- [WHAT THE TASK ASKS] In the data below, find the line containing "(382, 543) = (162, 250): purple"; reproduce that line and all subsequent lines exactly, and nothing else.

━━━

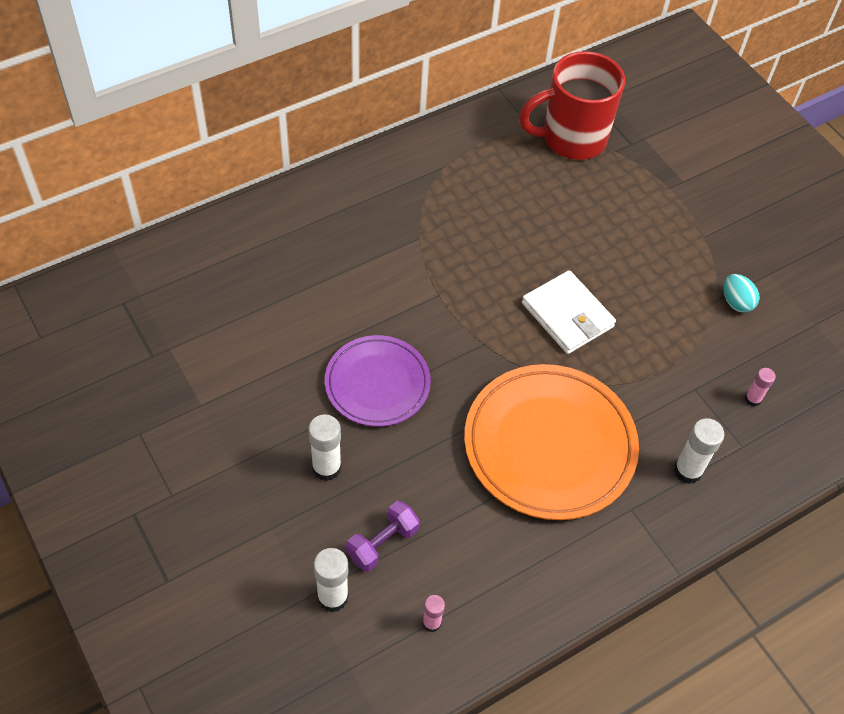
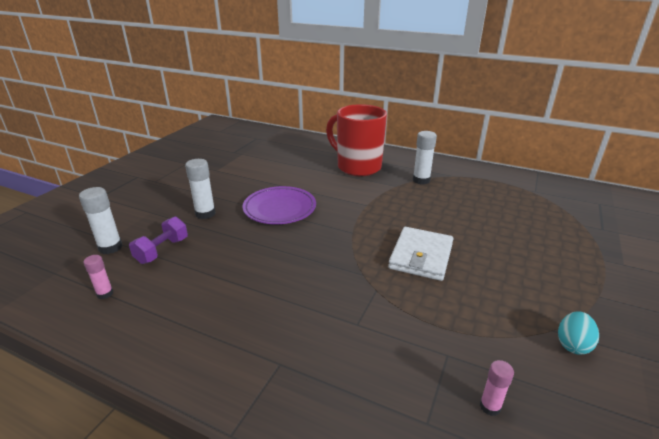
camera: 60 degrees right, 25 degrees down
(382, 543) = (162, 250): purple dumbbell -> purple dumbbell turned 75 degrees counterclockwise
(549, 445) = (301, 291): orange plate -> none
(571, 139) = (556, 205): red mug -> red mug (357, 167)
(687, 470) = (355, 388): white glue stick -> white glue stick (421, 180)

━━━

- [REPLY TO THE TASK]
(382, 543) = (162, 250): purple dumbbell -> purple dumbbell turned 75 degrees counterclockwise
(549, 445) = (301, 291): orange plate -> none
(571, 139) = (556, 205): red mug -> red mug (357, 167)
(687, 470) = (355, 388): white glue stick -> white glue stick (421, 180)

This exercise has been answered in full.